# Goal of the exercise
Each line of the data below between the one containing "orange star: (88, 14) -> (144, 56), moved" and the one containing "brown line: (515, 210)", both included, is to be repeated exactly. Please omit pictures.

# Data shown
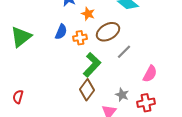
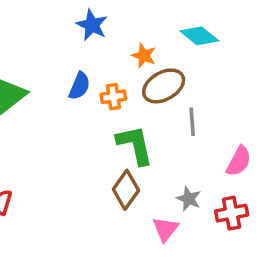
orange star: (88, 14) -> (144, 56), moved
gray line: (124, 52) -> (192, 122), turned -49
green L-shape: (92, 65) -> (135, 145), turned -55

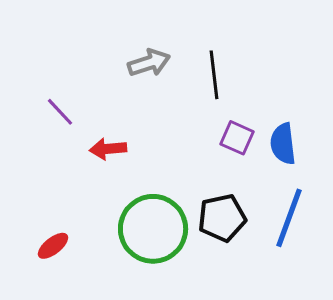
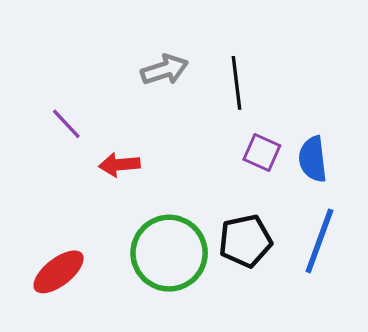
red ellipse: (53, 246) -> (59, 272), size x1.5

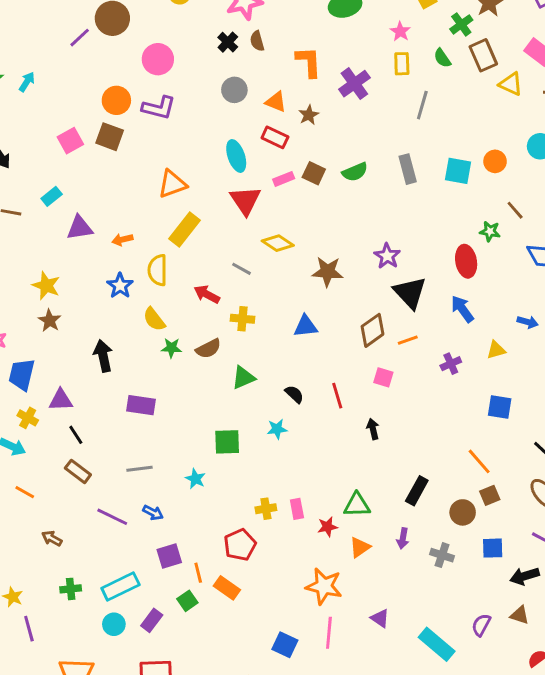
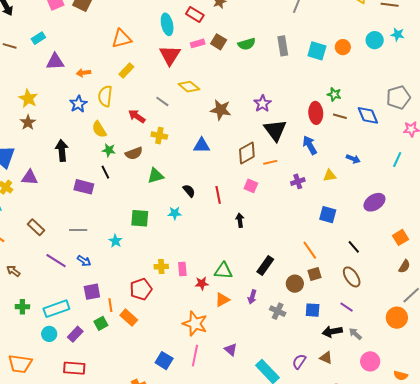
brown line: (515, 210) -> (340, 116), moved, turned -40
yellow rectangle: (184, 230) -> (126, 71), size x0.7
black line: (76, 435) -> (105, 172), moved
--
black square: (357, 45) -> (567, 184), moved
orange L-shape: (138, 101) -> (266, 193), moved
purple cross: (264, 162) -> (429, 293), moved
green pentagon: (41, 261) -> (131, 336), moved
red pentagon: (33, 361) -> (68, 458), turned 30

# Result
orange star: (88, 14) -> (144, 56), moved
gray line: (124, 52) -> (192, 122), turned -49
green L-shape: (92, 65) -> (135, 145), turned -55

red ellipse: (53, 246) -> (59, 272), size x1.5

brown line: (515, 210) -> (340, 116), moved, turned -40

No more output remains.